• WHAT TO PRODUCE: Go through the entries below and return every line that contains "strawberry".

Spatial object tracking data:
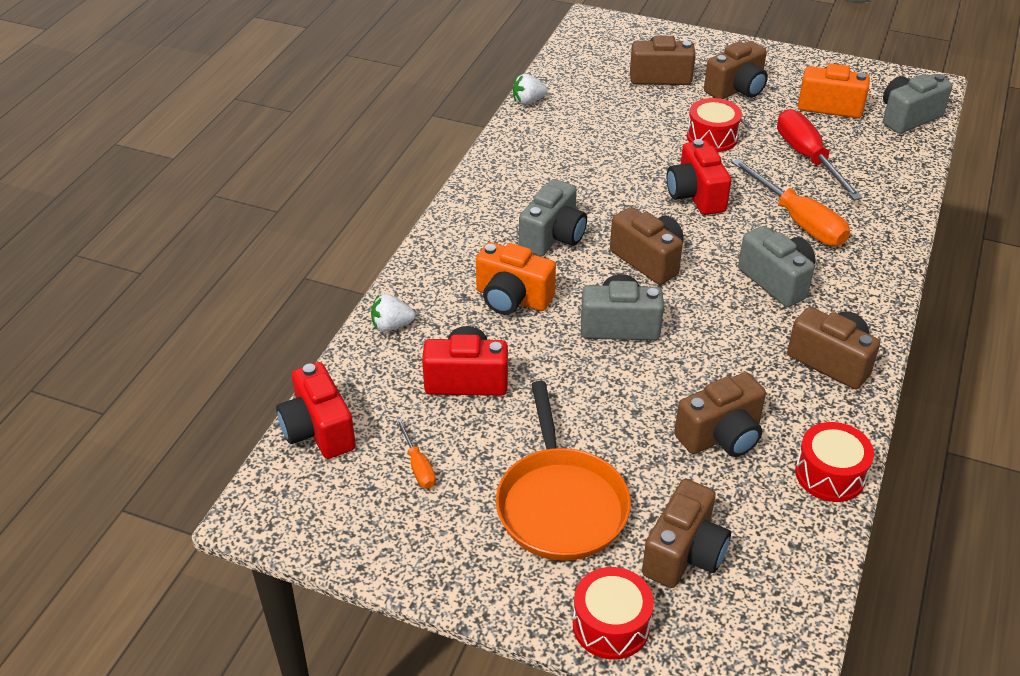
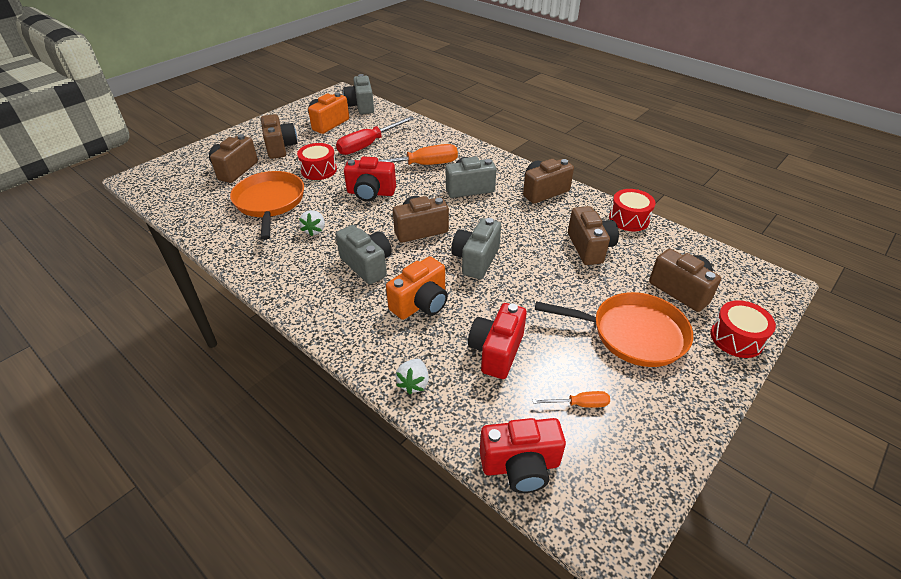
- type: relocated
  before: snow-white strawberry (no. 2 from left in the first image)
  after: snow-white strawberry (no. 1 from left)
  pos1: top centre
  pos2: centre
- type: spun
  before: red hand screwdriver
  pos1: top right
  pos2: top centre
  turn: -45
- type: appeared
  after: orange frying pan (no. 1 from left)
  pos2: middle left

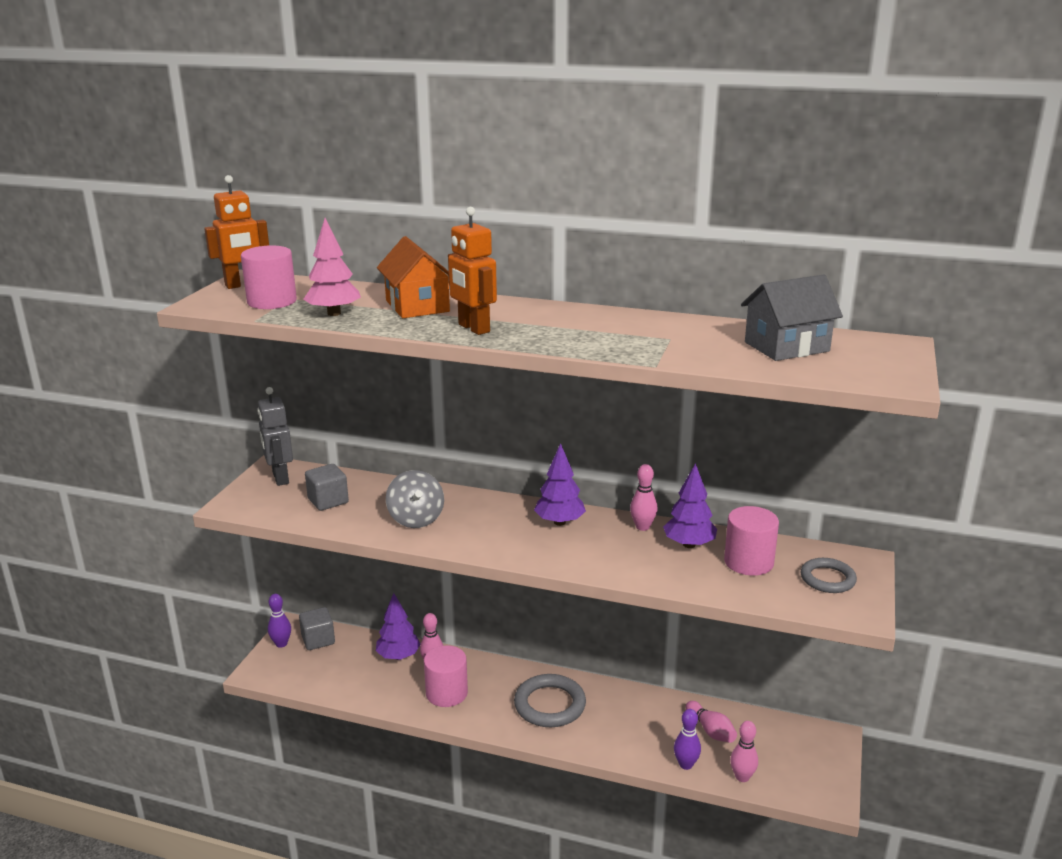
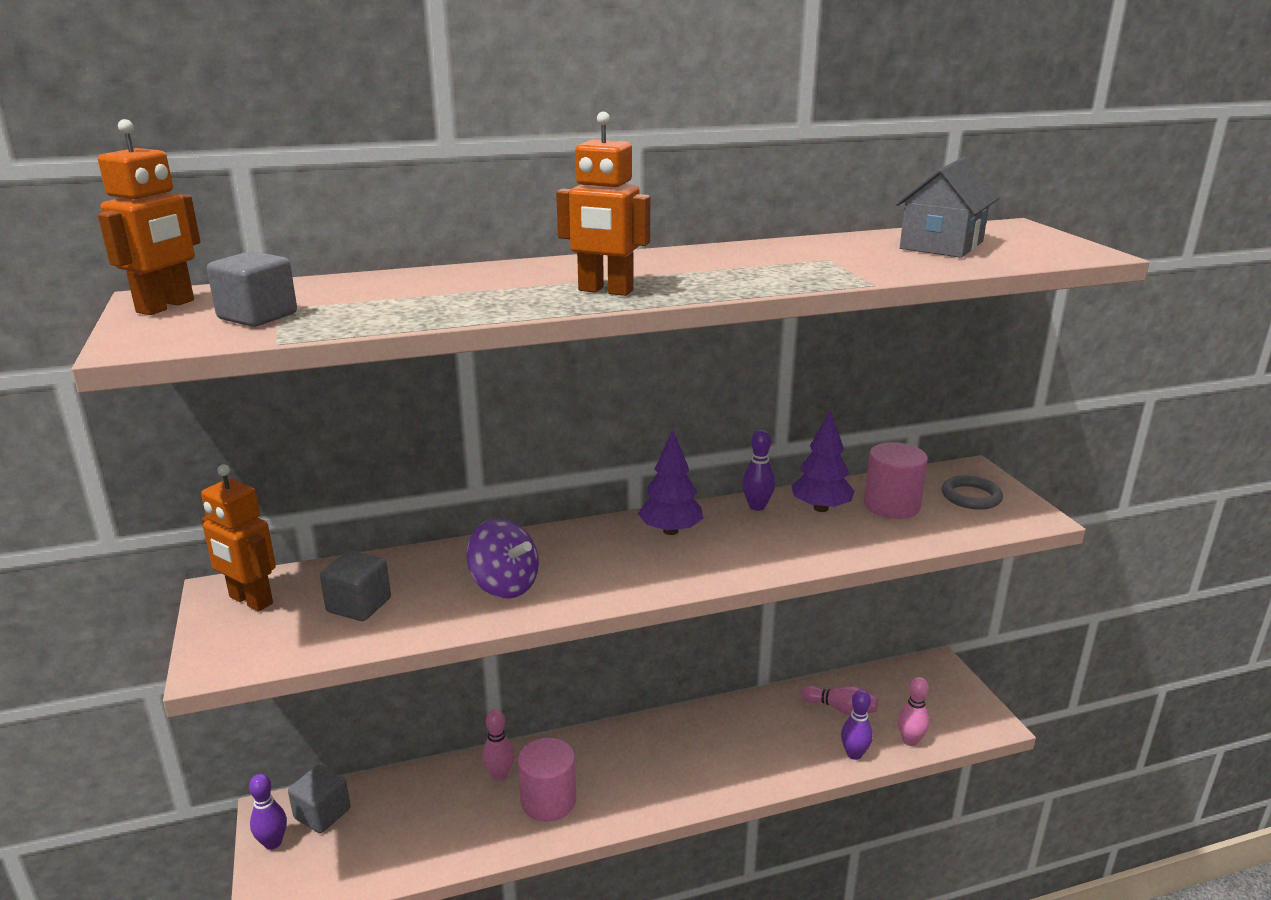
- type: exchanged
  before: pink cylinder (no. 1 from left)
  after: ash-grey cube (no. 1 from left)
  pos1: top left
  pos2: top left
- type: colour
  before: ash-grey robot
  after: orange robot (no. 2 from left)
  pos1: middle left
  pos2: middle left
- type: missing
  before: pink toy tree
  pos1: top left
- type: missing
  before: royal purple toy tree (no. 1 from left)
  pos1: bottom centre
- type: missing
  before: orange toy house
  pos1: top centre
- type: colour
  before: ash-grey spinning top
  after: royal purple spinning top
  pos1: centre
  pos2: centre
- type: missing
  before: ash-grey ring (no. 1 from left)
  pos1: bottom centre
- type: colour
  before: pink bowling pin (no. 2 from left)
  after: royal purple bowling pin (no. 2 from left)
  pos1: centre
  pos2: centre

• TASK ANSWER:
  before: snow-white strawberry (no. 2 from left in the first image)
  after: snow-white strawberry (no. 1 from left)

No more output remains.